#### EXCERPTED DATA

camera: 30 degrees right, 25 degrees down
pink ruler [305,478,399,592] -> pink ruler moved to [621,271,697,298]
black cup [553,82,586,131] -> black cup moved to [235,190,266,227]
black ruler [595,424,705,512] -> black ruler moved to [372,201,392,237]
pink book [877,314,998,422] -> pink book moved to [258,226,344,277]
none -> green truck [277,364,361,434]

########
#### EXCERPTED DATA

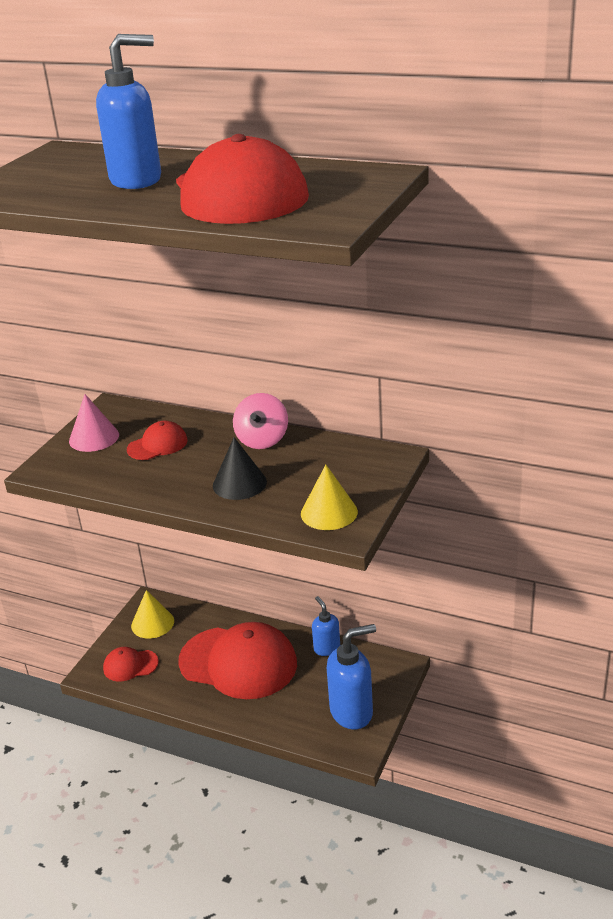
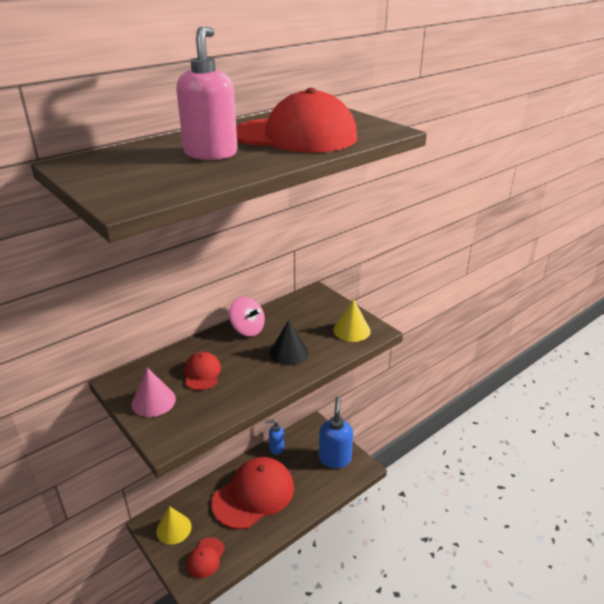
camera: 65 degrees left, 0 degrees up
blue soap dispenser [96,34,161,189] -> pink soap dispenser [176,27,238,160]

########

Within the data above, the lines from the one with "camera: 65 degrees left, 0 degrees up" to the one with "blue soap dispenser" must be repeated exactly; no other line belongs in the answer.

• _RESPONSE TO THIS TASK_:
camera: 65 degrees left, 0 degrees up
blue soap dispenser [96,34,161,189] -> pink soap dispenser [176,27,238,160]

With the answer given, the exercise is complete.